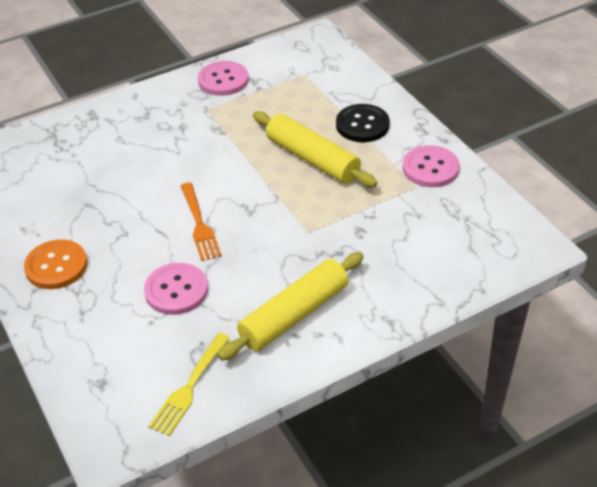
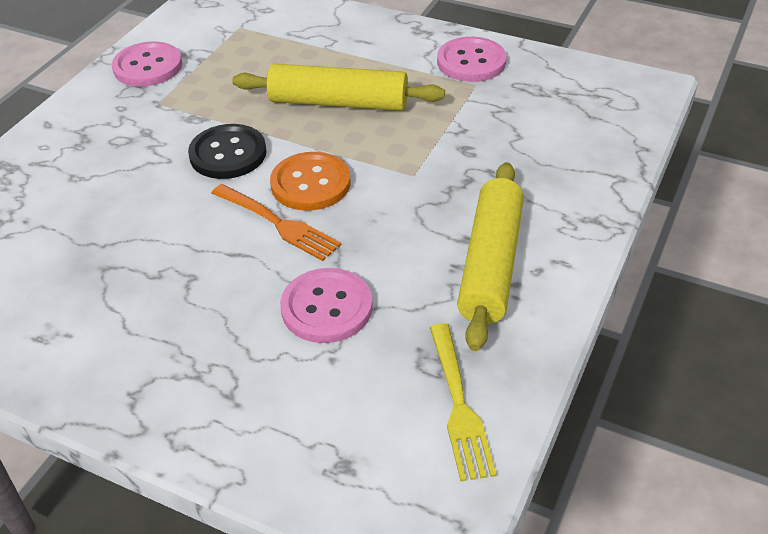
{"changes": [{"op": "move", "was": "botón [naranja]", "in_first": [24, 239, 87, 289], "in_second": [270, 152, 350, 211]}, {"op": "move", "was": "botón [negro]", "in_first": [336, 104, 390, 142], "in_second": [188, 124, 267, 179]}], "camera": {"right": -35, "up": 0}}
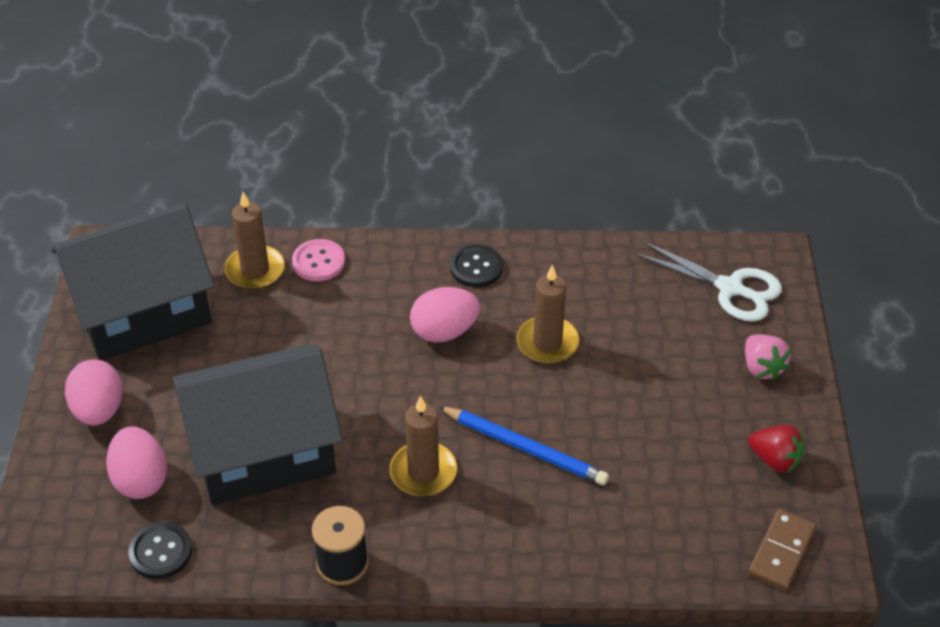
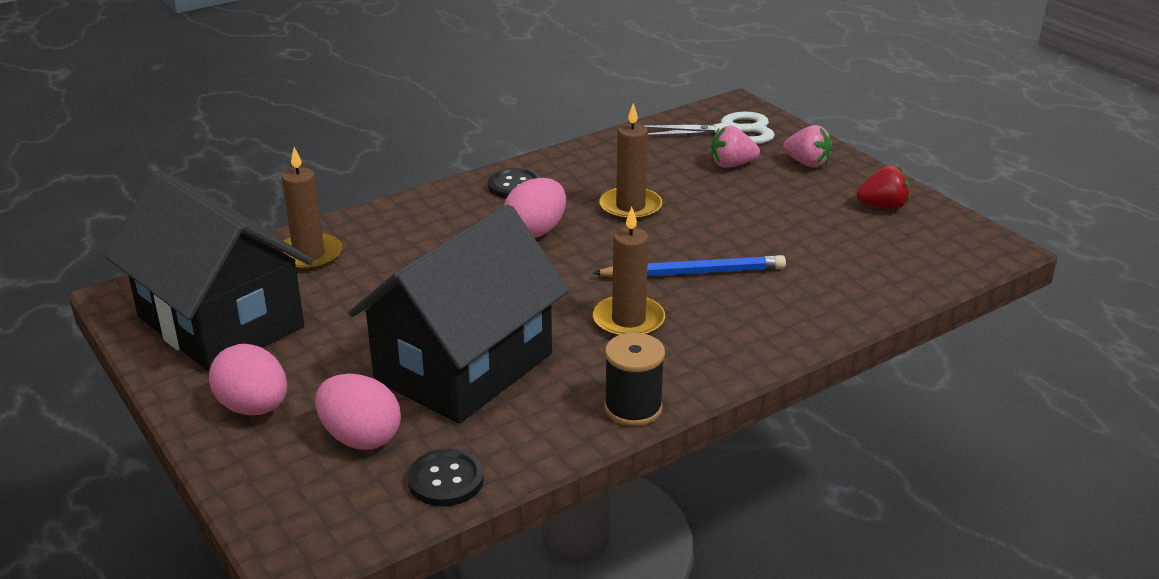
{"changes": [{"op": "rotate", "was": "casa [negro]", "in_first": [51, 203, 215, 360], "in_second": [105, 170, 313, 372], "clockwise": -75}, {"op": "delete", "was": "botón [rosa]", "in_first": [292, 239, 345, 281]}, {"op": "delete", "was": "ficha de dominó [marrón]", "in_first": [748, 509, 816, 591]}, {"op": "insert", "now": "fresa [rosa]", "in_second": [711, 126, 760, 168]}], "camera": {"right": -35, "up": -15}}
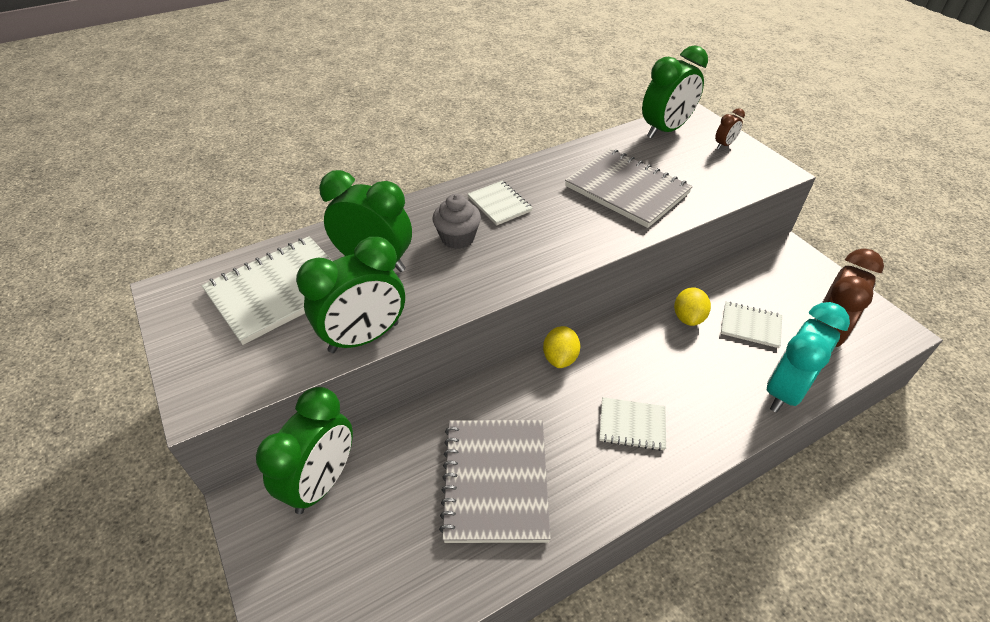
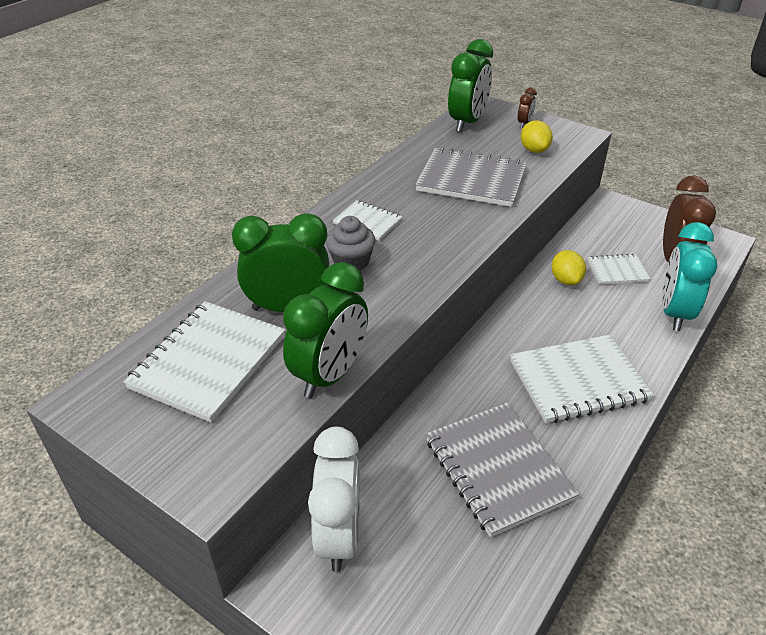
{"changes": [{"op": "recolor", "was": "despertador [verde]", "now": "despertador [blanco]", "in_first": [256, 387, 353, 514], "in_second": [308, 427, 360, 572]}, {"op": "move", "was": "limón [amarillo]", "in_first": [543, 326, 580, 368], "in_second": [521, 120, 553, 153]}, {"op": "resize", "was": "cuaderno [blanco]", "in_first": [599, 397, 666, 451], "in_second": [510, 335, 654, 423], "ratio": 1.87}], "camera": {"right": -25, "up": -5}}
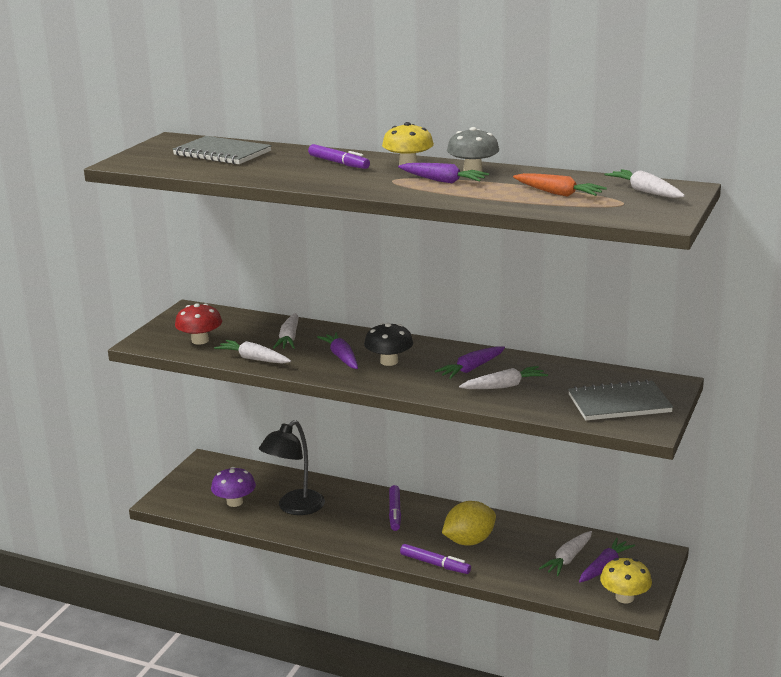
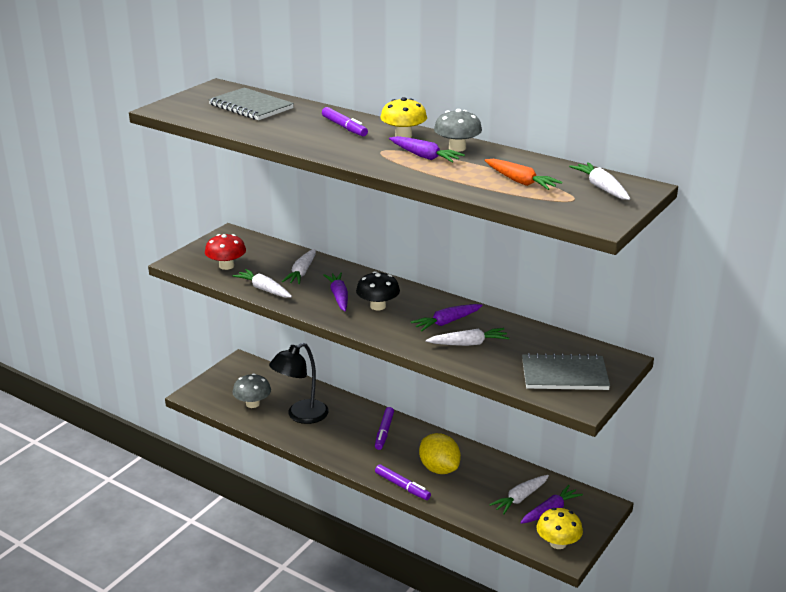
{"changes": [{"op": "recolor", "was": "seta [morado]", "now": "seta [gris]", "in_first": [211, 467, 256, 507], "in_second": [233, 373, 271, 408]}, {"op": "rotate", "was": "limón [amarillo]", "in_first": [442, 501, 496, 546], "in_second": [419, 433, 461, 474], "clockwise": 75}], "camera": {"right": 10, "up": 5}}
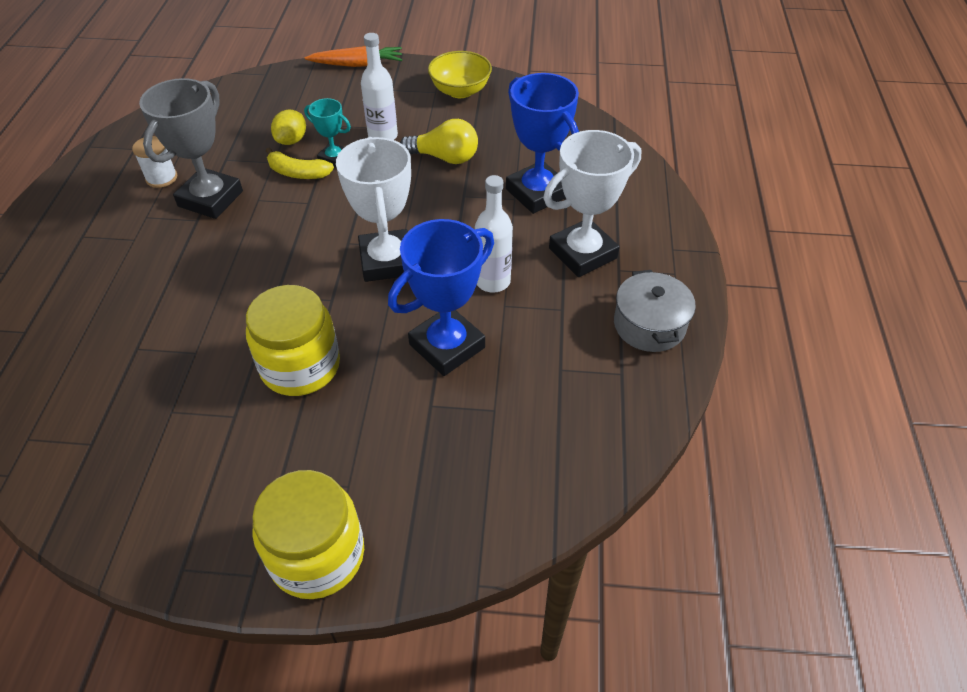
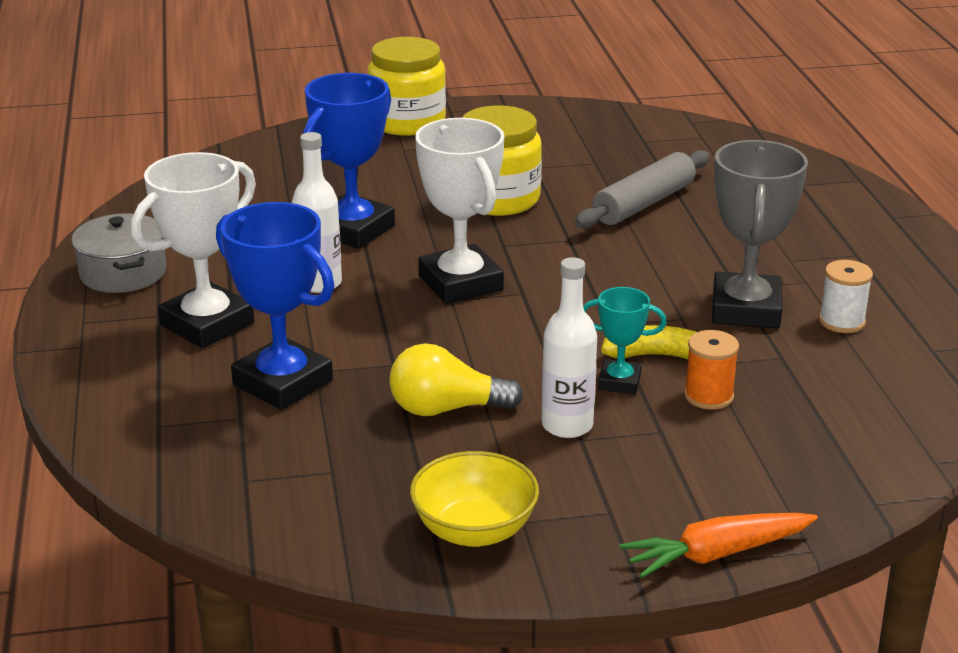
{"changes": [{"op": "replace", "was": "limón [amarillo]", "now": "carrete [naranja]", "in_first": [271, 109, 306, 145], "in_second": [684, 330, 739, 410]}, {"op": "insert", "now": "rodillo [gris]", "in_second": [575, 150, 710, 228]}], "camera": {"right": 165, "up": -20}}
----------------
## Required work
If a record holds a picture, leave the picture out, but repeat every line exactly.

## Answer
{"changes": [{"op": "move", "was": "botón [naranja]", "in_first": [24, 239, 87, 289], "in_second": [270, 152, 350, 211]}, {"op": "move", "was": "botón [negro]", "in_first": [336, 104, 390, 142], "in_second": [188, 124, 267, 179]}], "camera": {"right": -35, "up": 0}}
{"changes": [{"op": "rotate", "was": "casa [negro]", "in_first": [51, 203, 215, 360], "in_second": [105, 170, 313, 372], "clockwise": -75}, {"op": "delete", "was": "botón [rosa]", "in_first": [292, 239, 345, 281]}, {"op": "delete", "was": "ficha de dominó [marrón]", "in_first": [748, 509, 816, 591]}, {"op": "insert", "now": "fresa [rosa]", "in_second": [711, 126, 760, 168]}], "camera": {"right": -35, "up": -15}}
{"changes": [{"op": "recolor", "was": "despertador [verde]", "now": "despertador [blanco]", "in_first": [256, 387, 353, 514], "in_second": [308, 427, 360, 572]}, {"op": "move", "was": "limón [amarillo]", "in_first": [543, 326, 580, 368], "in_second": [521, 120, 553, 153]}, {"op": "resize", "was": "cuaderno [blanco]", "in_first": [599, 397, 666, 451], "in_second": [510, 335, 654, 423], "ratio": 1.87}], "camera": {"right": -25, "up": -5}}
{"changes": [{"op": "recolor", "was": "seta [morado]", "now": "seta [gris]", "in_first": [211, 467, 256, 507], "in_second": [233, 373, 271, 408]}, {"op": "rotate", "was": "limón [amarillo]", "in_first": [442, 501, 496, 546], "in_second": [419, 433, 461, 474], "clockwise": 75}], "camera": {"right": 10, "up": 5}}
{"changes": [{"op": "replace", "was": "limón [amarillo]", "now": "carrete [naranja]", "in_first": [271, 109, 306, 145], "in_second": [684, 330, 739, 410]}, {"op": "insert", "now": "rodillo [gris]", "in_second": [575, 150, 710, 228]}], "camera": {"right": 165, "up": -20}}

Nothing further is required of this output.